• [Content revision data]
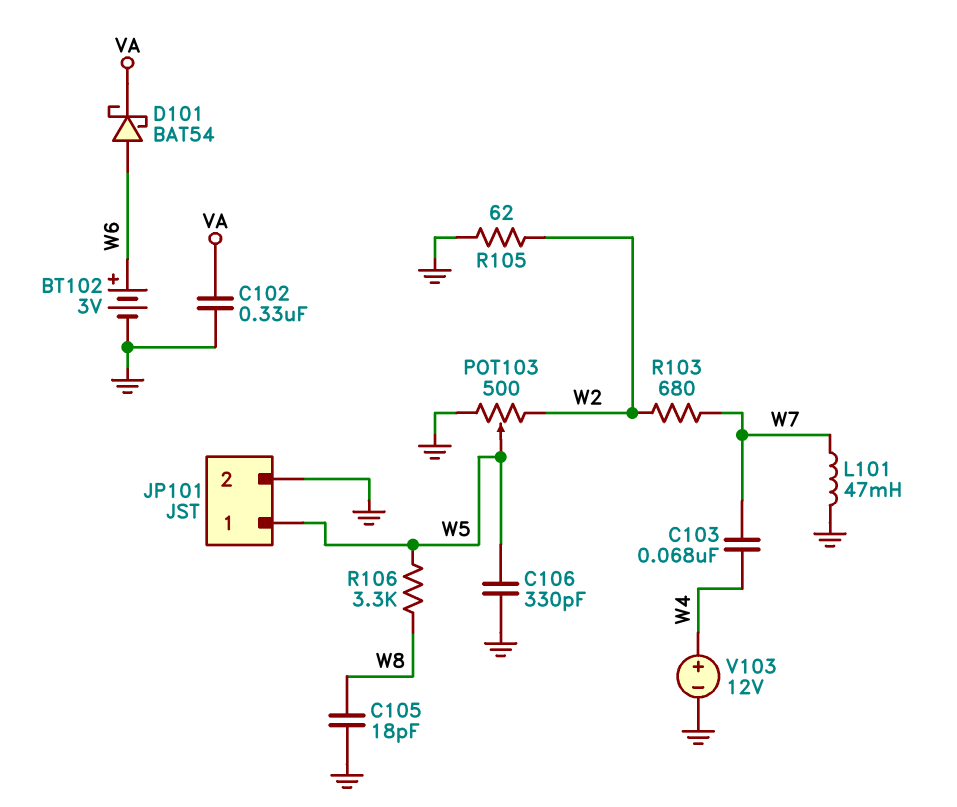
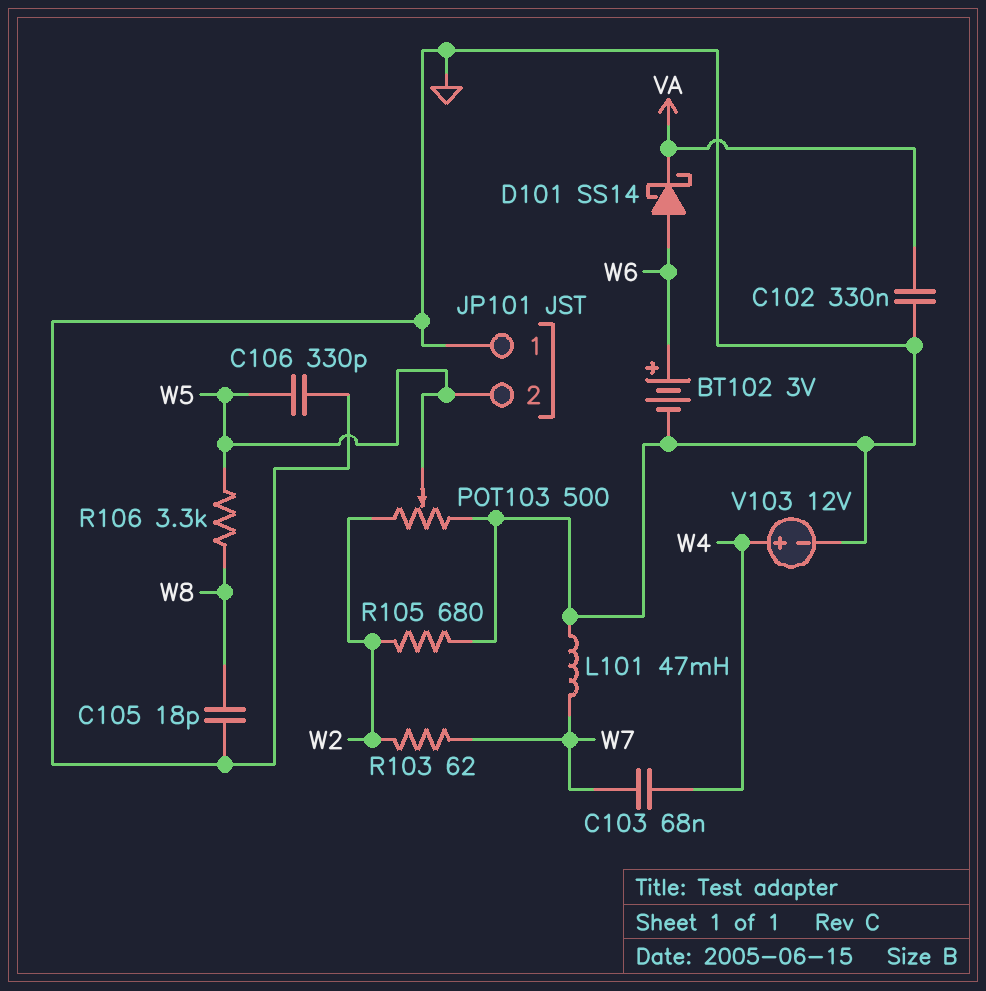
D101: schottky BAT54 (A W6, K VA) -> schottky SS14 (A W6, K VA)
JP101 pin 1: W5 -> GND
JP101 pin 2: GND -> W5
R103: 680 (W2, W7) -> 62 (W2, W7)
R105: 62 (GND, W2) -> 680 (GND, W2)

• [Goal of the exercise] Starting at the line with "JP101 pin 2: GND -> W5", copy each line through the end of the data, both ends included, and give nothing else.

• [Problem solution]
JP101 pin 2: GND -> W5
R103: 680 (W2, W7) -> 62 (W2, W7)
R105: 62 (GND, W2) -> 680 (GND, W2)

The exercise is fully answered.